=== YOUR OBJECTIVE ===
The listing below should be reproduced exactly, with the pictures omitted.

=== DATA FOR THE TASK ===
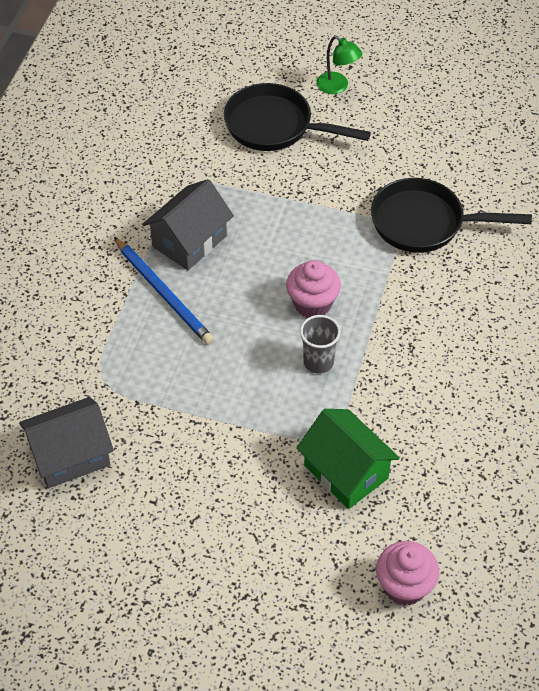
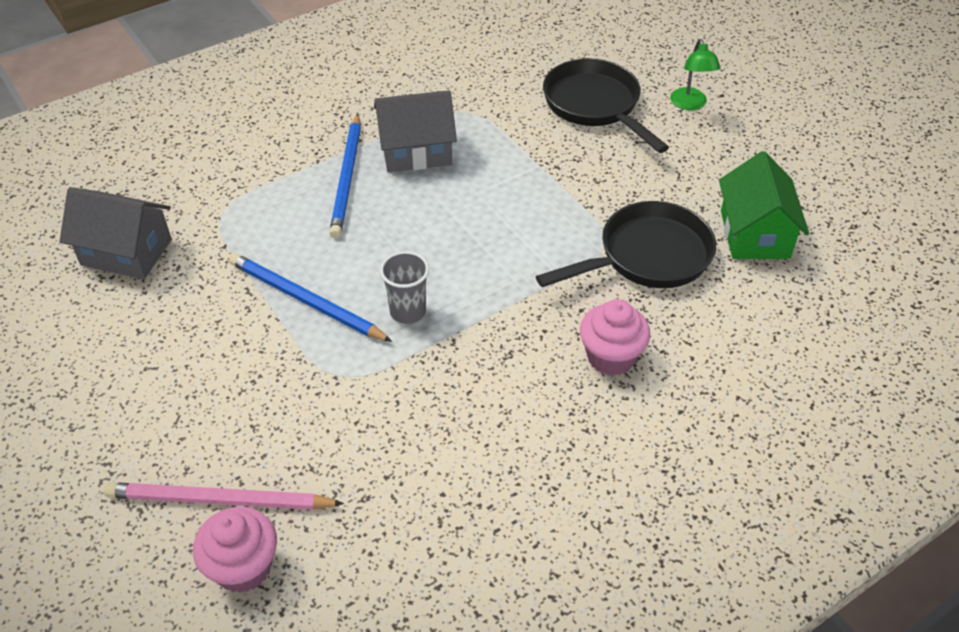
camera: 40 degrees right, 5 degrees down
(242, 401) = (305, 300): none -> blue pencil
(312, 304) = (460, 261): pink cupcake -> pink cupcake (610, 357)
(344, 562) = (219, 500): none -> pink pencil
(346, 472) = (318, 421): green house -> green house (754, 234)
(424, 223) = (647, 257): black pan -> black pan turned 105 degrees clockwise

=== ANSWER SECTION ===
camera: 40 degrees right, 5 degrees down
(242, 401) = (305, 300): none -> blue pencil
(312, 304) = (460, 261): pink cupcake -> pink cupcake (610, 357)
(344, 562) = (219, 500): none -> pink pencil
(346, 472) = (318, 421): green house -> green house (754, 234)
(424, 223) = (647, 257): black pan -> black pan turned 105 degrees clockwise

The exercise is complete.